_WORK TASK_.
Needed from the data below: every line from the one with "C16: 330nF (VBUS, VS) -> none" up to and including the one with "U2 pin IN: VBUS -> GND", repeated exactly and with nothing else.

_DATASET CONTENT_.
━━━━━━━━━━

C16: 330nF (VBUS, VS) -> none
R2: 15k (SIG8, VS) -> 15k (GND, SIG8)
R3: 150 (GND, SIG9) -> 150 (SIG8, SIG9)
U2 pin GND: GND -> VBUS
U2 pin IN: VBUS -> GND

━━━━━━━━━━

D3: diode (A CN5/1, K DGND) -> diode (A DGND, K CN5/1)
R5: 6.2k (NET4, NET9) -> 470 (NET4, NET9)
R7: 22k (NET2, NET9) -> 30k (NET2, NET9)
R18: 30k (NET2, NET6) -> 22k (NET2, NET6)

━━━━━━━━━━

_RESULT OF THIS TASK_.
C16: 330nF (VBUS, VS) -> none
R2: 15k (SIG8, VS) -> 15k (GND, SIG8)
R3: 150 (GND, SIG9) -> 150 (SIG8, SIG9)
U2 pin GND: GND -> VBUS
U2 pin IN: VBUS -> GND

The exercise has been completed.